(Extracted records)
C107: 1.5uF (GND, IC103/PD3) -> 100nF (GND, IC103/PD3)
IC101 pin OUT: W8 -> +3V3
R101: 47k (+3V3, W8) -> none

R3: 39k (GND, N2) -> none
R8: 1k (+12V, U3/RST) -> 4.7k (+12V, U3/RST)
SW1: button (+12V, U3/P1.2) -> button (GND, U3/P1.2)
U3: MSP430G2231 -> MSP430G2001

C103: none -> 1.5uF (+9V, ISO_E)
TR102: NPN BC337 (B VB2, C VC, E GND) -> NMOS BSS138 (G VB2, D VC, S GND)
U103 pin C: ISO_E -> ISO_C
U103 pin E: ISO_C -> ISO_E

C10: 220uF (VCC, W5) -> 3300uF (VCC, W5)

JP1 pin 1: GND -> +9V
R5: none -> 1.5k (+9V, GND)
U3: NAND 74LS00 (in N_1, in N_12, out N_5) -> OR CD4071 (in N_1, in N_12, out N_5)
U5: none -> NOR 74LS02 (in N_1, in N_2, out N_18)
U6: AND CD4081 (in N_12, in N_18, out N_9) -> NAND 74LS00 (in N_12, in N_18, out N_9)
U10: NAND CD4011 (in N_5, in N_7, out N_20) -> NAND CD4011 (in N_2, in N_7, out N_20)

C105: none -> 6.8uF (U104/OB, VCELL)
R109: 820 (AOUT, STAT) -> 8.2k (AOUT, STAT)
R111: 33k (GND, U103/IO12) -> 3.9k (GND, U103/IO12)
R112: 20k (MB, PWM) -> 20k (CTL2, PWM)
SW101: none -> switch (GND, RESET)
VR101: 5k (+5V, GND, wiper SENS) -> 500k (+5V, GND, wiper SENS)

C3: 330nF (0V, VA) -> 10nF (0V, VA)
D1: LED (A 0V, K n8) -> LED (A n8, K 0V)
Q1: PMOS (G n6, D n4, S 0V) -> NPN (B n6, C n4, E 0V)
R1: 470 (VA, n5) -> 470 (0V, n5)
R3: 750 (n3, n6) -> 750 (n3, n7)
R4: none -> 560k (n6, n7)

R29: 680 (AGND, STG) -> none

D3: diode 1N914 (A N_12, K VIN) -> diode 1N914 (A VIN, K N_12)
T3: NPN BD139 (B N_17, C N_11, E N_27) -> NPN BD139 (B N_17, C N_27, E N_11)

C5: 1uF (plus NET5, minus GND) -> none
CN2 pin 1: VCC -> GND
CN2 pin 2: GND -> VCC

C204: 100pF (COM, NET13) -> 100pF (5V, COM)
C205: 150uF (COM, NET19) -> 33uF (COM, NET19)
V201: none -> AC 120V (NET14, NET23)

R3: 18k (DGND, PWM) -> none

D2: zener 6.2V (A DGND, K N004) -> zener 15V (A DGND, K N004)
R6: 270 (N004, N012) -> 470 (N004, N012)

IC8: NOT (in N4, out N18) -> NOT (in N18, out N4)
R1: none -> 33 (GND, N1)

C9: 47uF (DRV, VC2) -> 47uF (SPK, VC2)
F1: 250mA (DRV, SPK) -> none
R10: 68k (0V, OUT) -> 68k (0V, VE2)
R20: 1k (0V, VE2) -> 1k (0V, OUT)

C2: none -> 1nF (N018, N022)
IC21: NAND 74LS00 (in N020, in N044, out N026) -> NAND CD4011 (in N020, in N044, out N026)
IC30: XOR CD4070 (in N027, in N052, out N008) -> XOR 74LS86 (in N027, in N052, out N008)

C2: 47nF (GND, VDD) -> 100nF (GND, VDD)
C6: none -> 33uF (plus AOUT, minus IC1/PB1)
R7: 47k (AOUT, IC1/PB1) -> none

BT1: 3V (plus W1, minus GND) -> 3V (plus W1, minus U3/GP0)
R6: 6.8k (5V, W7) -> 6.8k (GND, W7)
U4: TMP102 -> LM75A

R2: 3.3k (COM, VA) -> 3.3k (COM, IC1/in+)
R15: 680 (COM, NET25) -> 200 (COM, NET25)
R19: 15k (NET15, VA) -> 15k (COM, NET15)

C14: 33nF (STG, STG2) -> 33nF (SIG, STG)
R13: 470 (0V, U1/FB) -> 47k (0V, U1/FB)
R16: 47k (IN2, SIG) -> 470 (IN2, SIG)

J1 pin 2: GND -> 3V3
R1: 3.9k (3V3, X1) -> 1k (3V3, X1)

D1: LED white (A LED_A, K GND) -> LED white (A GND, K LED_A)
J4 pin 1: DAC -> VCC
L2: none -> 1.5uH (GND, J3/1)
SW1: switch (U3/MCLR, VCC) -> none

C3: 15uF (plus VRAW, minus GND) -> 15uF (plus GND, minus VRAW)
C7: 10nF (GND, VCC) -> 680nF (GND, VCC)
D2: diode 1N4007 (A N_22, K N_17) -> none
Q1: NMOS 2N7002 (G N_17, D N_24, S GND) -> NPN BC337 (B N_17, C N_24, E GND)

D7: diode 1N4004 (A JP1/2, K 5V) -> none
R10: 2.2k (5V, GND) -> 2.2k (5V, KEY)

*What you need to do*:
Every line that holds the string "DGND" must be copied from the records above.

*Written reply*:
R3: 18k (DGND, PWM) -> none
D2: zener 6.2V (A DGND, K N004) -> zener 15V (A DGND, K N004)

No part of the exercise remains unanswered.